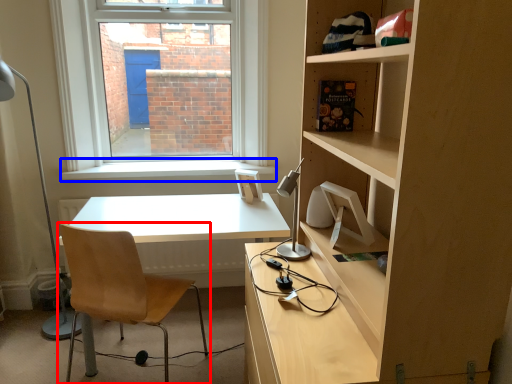
Question: Which point is further to the camera, chair (highlighted by a red box) or window sill (highlighted by a blue box)?

Choices:
 (A) chair
 (B) window sill

Answer: (B)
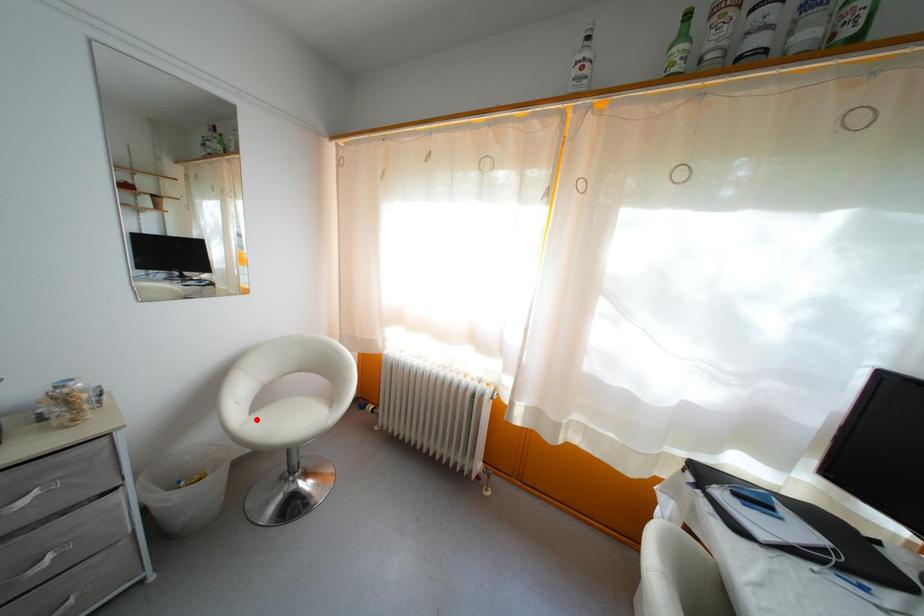
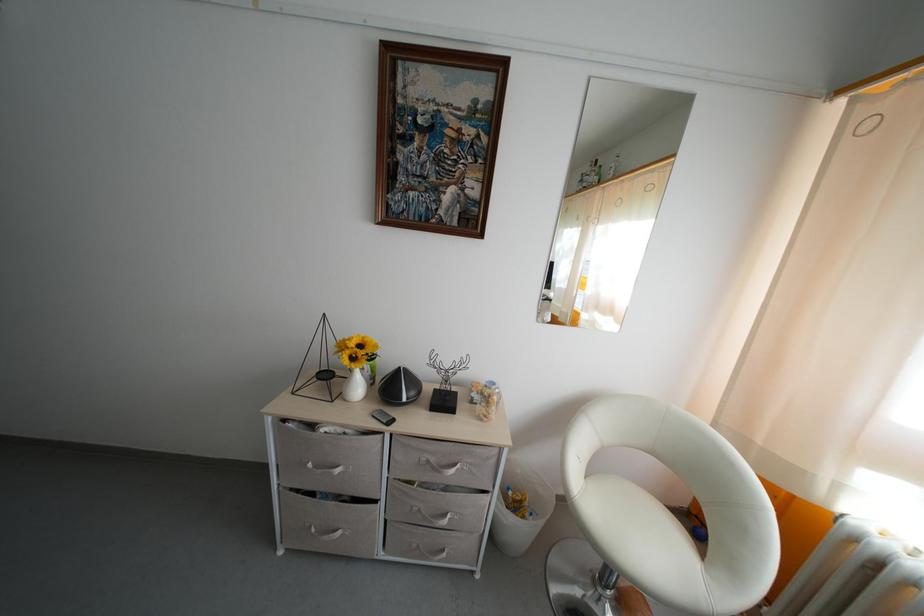
Find the pixel in the second image that matches the highlighted location in the first image.

(591, 484)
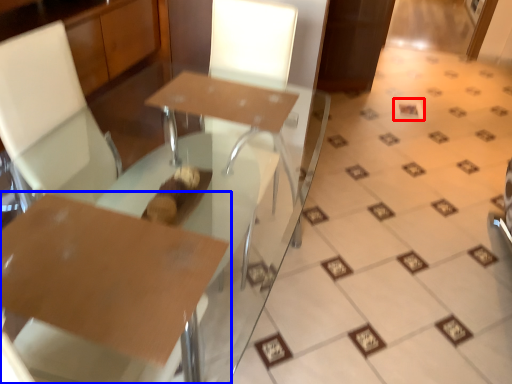
Question: Which point is closer to the camera, square (highlighted by a red box) or table (highlighted by a blue box)?

Choices:
 (A) square
 (B) table

Answer: (B)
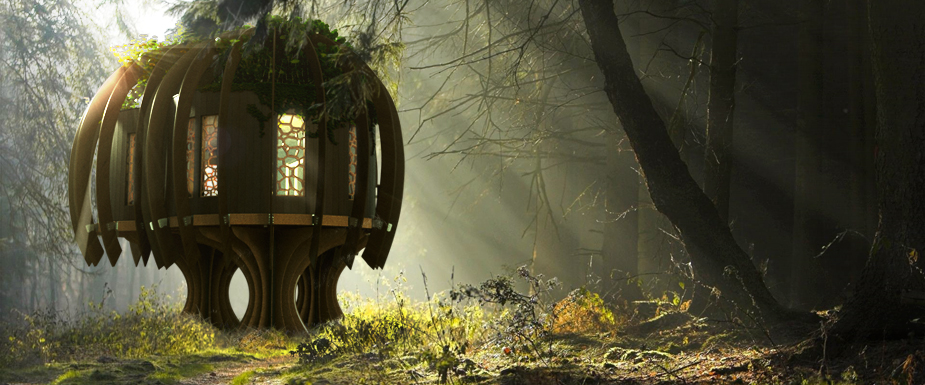
Identify the location of sunbeam hitting plant. (399, 306), (364, 308), (593, 313).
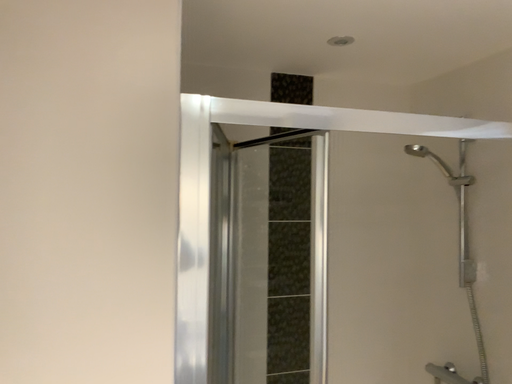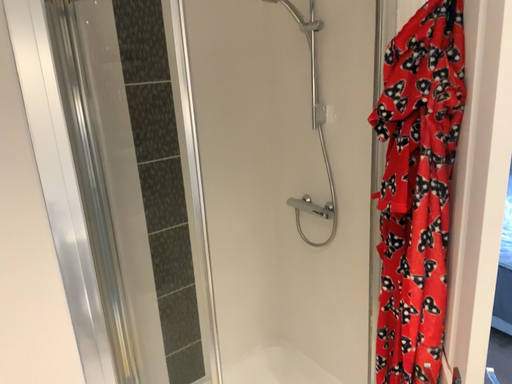
Question: Which way did the camera rotate in the video?

Choices:
 (A) rotated left
 (B) rotated right

Answer: (B)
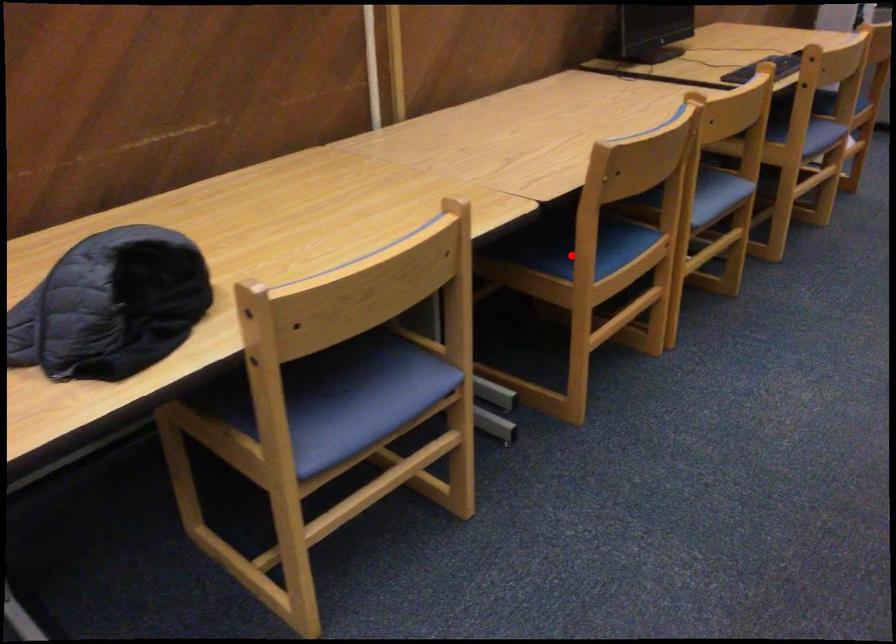
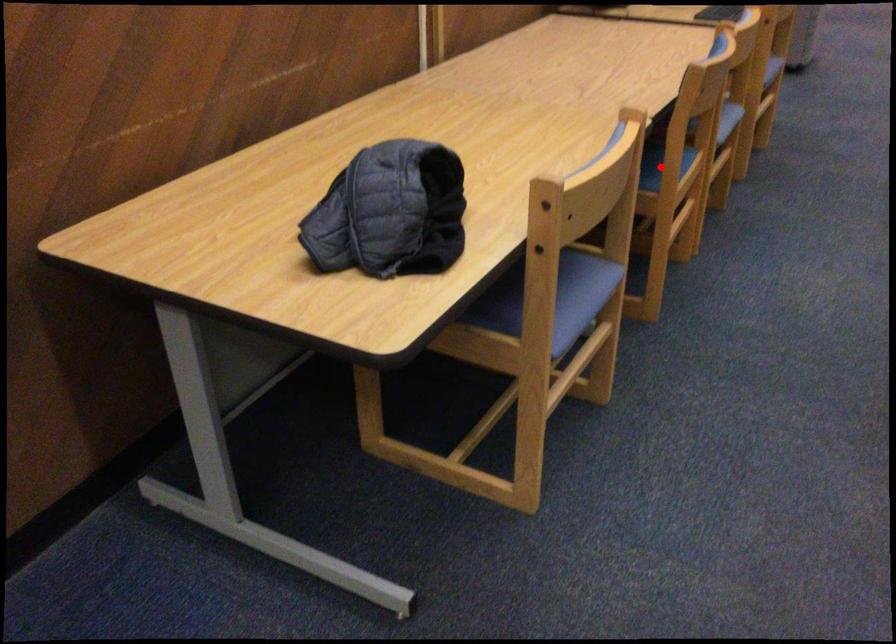
I am providing you with two images of the same scene from different viewpoints. A red point is marked on the first image and another point is marked on the second image. Does the point marked in image1 correspond to the same location as the one in image2?

Yes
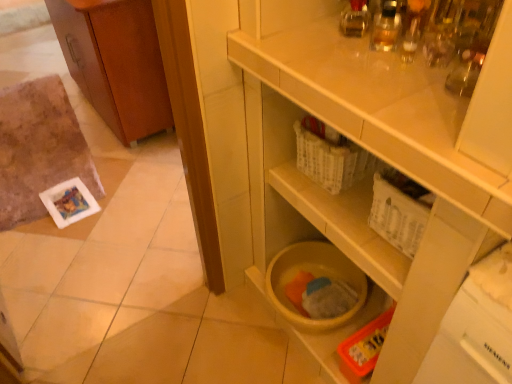
Question: Can you confirm if yellow matte plastic bucket at lower center is thinner than wooden cabinet at left?

Choices:
 (A) yes
 (B) no

Answer: (B)

Question: From the image's perspective, is yellow matte plastic bucket at lower center below wooden cabinet at left?

Choices:
 (A) yes
 (B) no

Answer: (A)

Question: Is yellow matte plastic bucket at lower center further to camera compared to wooden cabinet at left?

Choices:
 (A) no
 (B) yes

Answer: (A)

Question: From the image's perspective, is yellow matte plastic bucket at lower center over wooden cabinet at left?

Choices:
 (A) yes
 (B) no

Answer: (B)

Question: Does yellow matte plastic bucket at lower center have a greater width compared to wooden cabinet at left?

Choices:
 (A) no
 (B) yes

Answer: (B)

Question: Is yellow matte plastic bucket at lower center smaller than wooden cabinet at left?

Choices:
 (A) yes
 (B) no

Answer: (B)

Question: Can you confirm if wooden cabinet at left is positioned to the right of white plastic drawer at upper right?

Choices:
 (A) yes
 (B) no

Answer: (B)

Question: Is the position of wooden cabinet at left more distant than that of white plastic drawer at upper right?

Choices:
 (A) yes
 (B) no

Answer: (A)

Question: From the image's perspective, is wooden cabinet at left located beneath white plastic drawer at upper right?

Choices:
 (A) no
 (B) yes

Answer: (A)

Question: Is wooden cabinet at left completely or partially outside of white plastic drawer at upper right?

Choices:
 (A) yes
 (B) no

Answer: (A)

Question: Is wooden cabinet at left closer to the viewer compared to white plastic drawer at upper right?

Choices:
 (A) yes
 (B) no

Answer: (B)

Question: Is white plastic drawer at upper right at the back of wooden cabinet at left?

Choices:
 (A) yes
 (B) no

Answer: (B)

Question: Considering the relative sizes of white plastic drawer at upper right and wooden cabinet at left in the image provided, is white plastic drawer at upper right shorter than wooden cabinet at left?

Choices:
 (A) no
 (B) yes

Answer: (B)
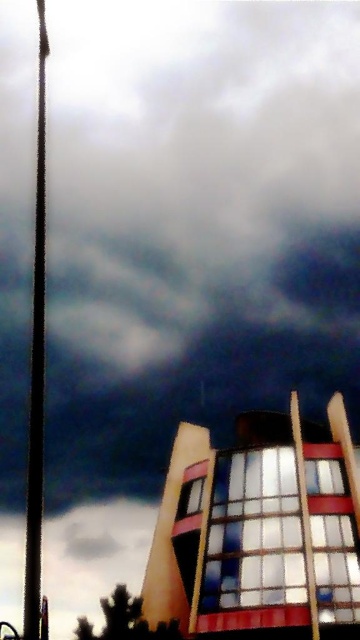
Question: Is metallic pole at left further to camera compared to wooden flag pole at right?

Choices:
 (A) no
 (B) yes

Answer: (A)

Question: Can you confirm if metallic pole at left is positioned to the right of wooden flag pole at right?

Choices:
 (A) yes
 (B) no

Answer: (B)

Question: Which of the following is the farthest from the observer?

Choices:
 (A) metallic pole at left
 (B) wooden flag pole at right

Answer: (B)

Question: Which object is closer to the camera taking this photo?

Choices:
 (A) wooden flag pole at right
 (B) metallic pole at left

Answer: (B)

Question: Can you confirm if metallic pole at left is positioned to the right of wooden flag pole at right?

Choices:
 (A) no
 (B) yes

Answer: (A)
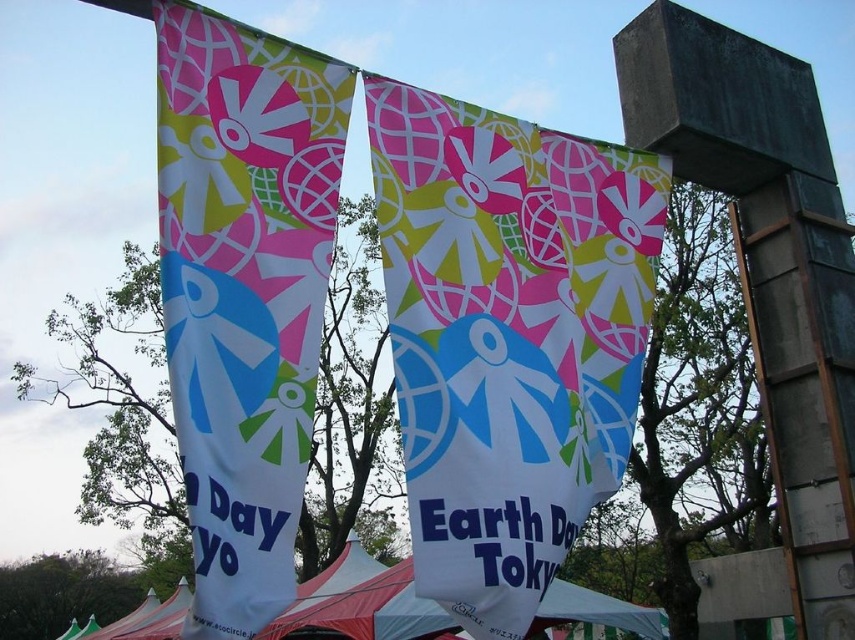
You are setting up a booth for an event and need to decide which object to place first. Based on their widths, which object should you place first, the matte fabric banner at center or the white fabric tent at lower center?

The matte fabric banner at center is thinner than the white fabric tent at lower center, so you should place the white fabric tent at lower center first since it is wider and might require more space.

Looking at this image, you are standing in front of the banners displayed at the Earth Day Tokyo event. The matte fabric banner at center is part of the display. Can you determine its exact position relative to the other elements in the scene?

The matte fabric banner at center is located at point coordinates (508, 337). This position places it centrally within the scene, aligning with the backdrop of trees and clear sky, as described in the scene context.

In the scene shown: You are at an Earth Day event in Tokyo and see the two large banners. The organizers want to place a new banner exactly at the point marked by the coordinates point (508, 337). Based on the scene description, which existing banner should you place the new banner next to?

The point (508, 337) marks the matte fabric banner at center, so the new banner should be placed next to the matte fabric banner at center.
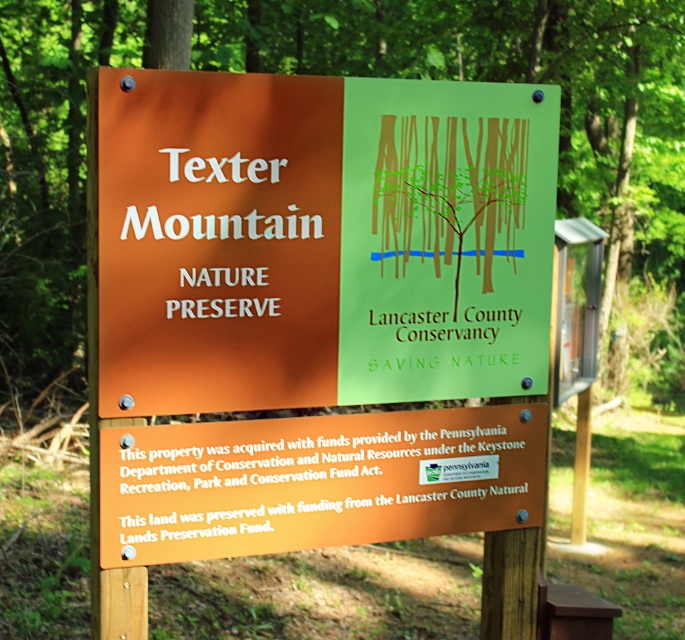
Question: Which point is closer to the camera?

Choices:
 (A) green matte signboard at center
 (B) matte orange sign at center

Answer: (B)

Question: Is the position of matte orange sign at center less distant than that of green matte signboard at center?

Choices:
 (A) yes
 (B) no

Answer: (A)

Question: In this image, where is matte orange sign at center located relative to green matte signboard at center?

Choices:
 (A) right
 (B) left

Answer: (B)

Question: Which point is closer to the camera?

Choices:
 (A) green matte signboard at center
 (B) matte orange sign at center

Answer: (B)

Question: Can you confirm if matte orange sign at center is bigger than green matte signboard at center?

Choices:
 (A) yes
 (B) no

Answer: (A)

Question: Which point is closer to the camera?

Choices:
 (A) (166, 508)
 (B) (647, 12)

Answer: (A)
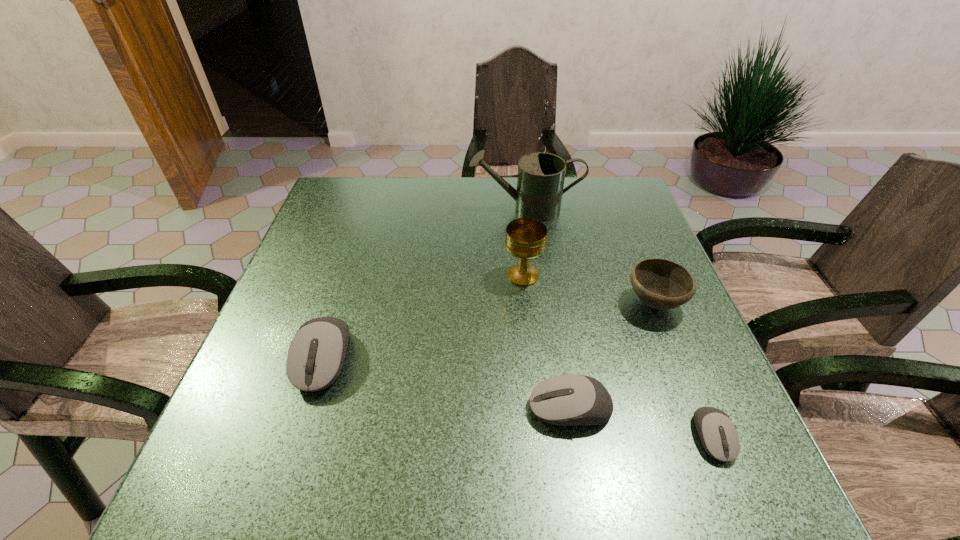
To achieve uniform spacing by inserting another mouse_(computer_equipment) among them, please point to a free space for this new mouse_(computer_equipment). Please provide its 2D coordinates. Your answer should be formatted as a tuple, i.e. [(x, y)], where the tuple contains the x and y coordinates of a point satisfying the conditions above.

[(441, 383)]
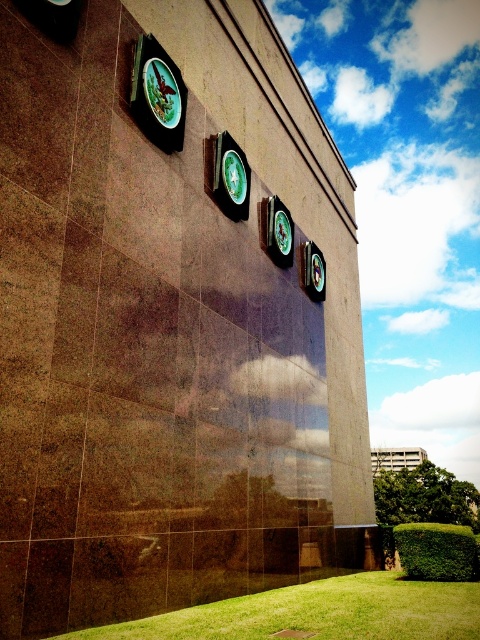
------------------------
■ **EXERCISE OBJECTIVE**:
From the entries, extract every line that contains the word "perspective", and reproduce each such line in full.

■ **SOLUTION TO THIS EXERCISE**:
Question: From the image's perspective, is yellow matte plastic bucket at lower center below wooden cabinet at left?
Question: From the image's perspective, is yellow matte plastic bucket at lower center over wooden cabinet at left?
Question: From the image's perspective, is wooden cabinet at left located beneath white plastic drawer at upper right?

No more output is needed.